(Required action) All entries should be copied exactly, none left out.

Extracted data entries:

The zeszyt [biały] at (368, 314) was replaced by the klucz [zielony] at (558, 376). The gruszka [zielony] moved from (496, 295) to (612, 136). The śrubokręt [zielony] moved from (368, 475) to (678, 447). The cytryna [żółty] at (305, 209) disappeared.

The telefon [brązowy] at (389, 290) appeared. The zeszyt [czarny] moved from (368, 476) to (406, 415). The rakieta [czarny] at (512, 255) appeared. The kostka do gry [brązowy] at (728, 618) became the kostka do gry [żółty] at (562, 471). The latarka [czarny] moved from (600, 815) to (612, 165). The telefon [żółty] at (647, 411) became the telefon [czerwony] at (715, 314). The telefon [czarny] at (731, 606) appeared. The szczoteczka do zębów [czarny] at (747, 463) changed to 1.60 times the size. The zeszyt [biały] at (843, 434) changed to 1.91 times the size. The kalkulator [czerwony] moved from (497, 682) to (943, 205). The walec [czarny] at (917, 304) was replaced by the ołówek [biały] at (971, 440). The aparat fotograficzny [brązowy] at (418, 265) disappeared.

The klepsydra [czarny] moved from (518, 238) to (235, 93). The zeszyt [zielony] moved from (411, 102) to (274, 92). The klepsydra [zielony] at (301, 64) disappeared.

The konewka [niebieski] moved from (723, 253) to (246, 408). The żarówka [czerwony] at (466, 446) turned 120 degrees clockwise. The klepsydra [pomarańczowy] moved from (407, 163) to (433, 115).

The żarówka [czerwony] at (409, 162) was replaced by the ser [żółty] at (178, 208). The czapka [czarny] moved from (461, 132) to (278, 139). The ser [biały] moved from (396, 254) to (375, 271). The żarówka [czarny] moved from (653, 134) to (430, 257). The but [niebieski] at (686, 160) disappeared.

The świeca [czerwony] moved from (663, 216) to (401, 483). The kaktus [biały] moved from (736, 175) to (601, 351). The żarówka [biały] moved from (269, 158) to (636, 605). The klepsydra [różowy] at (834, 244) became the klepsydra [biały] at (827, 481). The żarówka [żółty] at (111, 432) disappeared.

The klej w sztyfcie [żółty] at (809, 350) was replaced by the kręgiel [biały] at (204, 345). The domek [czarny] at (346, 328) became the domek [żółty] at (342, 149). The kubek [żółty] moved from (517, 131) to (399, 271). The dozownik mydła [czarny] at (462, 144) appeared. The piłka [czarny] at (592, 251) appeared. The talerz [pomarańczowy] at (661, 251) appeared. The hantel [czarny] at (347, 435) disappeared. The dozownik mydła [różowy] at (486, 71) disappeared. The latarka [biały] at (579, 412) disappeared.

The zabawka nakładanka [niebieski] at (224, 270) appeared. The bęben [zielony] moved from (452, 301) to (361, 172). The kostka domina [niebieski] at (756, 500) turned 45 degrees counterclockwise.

(Expected output)
The zeszyt [biały] at (368, 314) was replaced by the klucz [zielony] at (558, 376). The gruszka [zielony] moved from (496, 295) to (612, 136). The śrubokręt [zielony] moved from (368, 475) to (678, 447). The cytryna [żółty] at (305, 209) disappeared.

The telefon [brązowy] at (389, 290) appeared. The zeszyt [czarny] moved from (368, 476) to (406, 415). The rakieta [czarny] at (512, 255) appeared. The kostka do gry [brązowy] at (728, 618) became the kostka do gry [żółty] at (562, 471). The latarka [czarny] moved from (600, 815) to (612, 165). The telefon [żółty] at (647, 411) became the telefon [czerwony] at (715, 314). The telefon [czarny] at (731, 606) appeared. The szczoteczka do zębów [czarny] at (747, 463) changed to 1.60 times the size. The zeszyt [biały] at (843, 434) changed to 1.91 times the size. The kalkulator [czerwony] moved from (497, 682) to (943, 205). The walec [czarny] at (917, 304) was replaced by the ołówek [biały] at (971, 440). The aparat fotograficzny [brązowy] at (418, 265) disappeared.

The klepsydra [czarny] moved from (518, 238) to (235, 93). The zeszyt [zielony] moved from (411, 102) to (274, 92). The klepsydra [zielony] at (301, 64) disappeared.

The konewka [niebieski] moved from (723, 253) to (246, 408). The żarówka [czerwony] at (466, 446) turned 120 degrees clockwise. The klepsydra [pomarańczowy] moved from (407, 163) to (433, 115).

The żarówka [czerwony] at (409, 162) was replaced by the ser [żółty] at (178, 208). The czapka [czarny] moved from (461, 132) to (278, 139). The ser [biały] moved from (396, 254) to (375, 271). The żarówka [czarny] moved from (653, 134) to (430, 257). The but [niebieski] at (686, 160) disappeared.

The świeca [czerwony] moved from (663, 216) to (401, 483). The kaktus [biały] moved from (736, 175) to (601, 351). The żarówka [biały] moved from (269, 158) to (636, 605). The klepsydra [różowy] at (834, 244) became the klepsydra [biały] at (827, 481). The żarówka [żółty] at (111, 432) disappeared.

The klej w sztyfcie [żółty] at (809, 350) was replaced by the kręgiel [biały] at (204, 345). The domek [czarny] at (346, 328) became the domek [żółty] at (342, 149). The kubek [żółty] moved from (517, 131) to (399, 271). The dozownik mydła [czarny] at (462, 144) appeared. The piłka [czarny] at (592, 251) appeared. The talerz [pomarańczowy] at (661, 251) appeared. The hantel [czarny] at (347, 435) disappeared. The dozownik mydła [różowy] at (486, 71) disappeared. The latarka [biały] at (579, 412) disappeared.

The zabawka nakładanka [niebieski] at (224, 270) appeared. The bęben [zielony] moved from (452, 301) to (361, 172). The kostka domina [niebieski] at (756, 500) turned 45 degrees counterclockwise.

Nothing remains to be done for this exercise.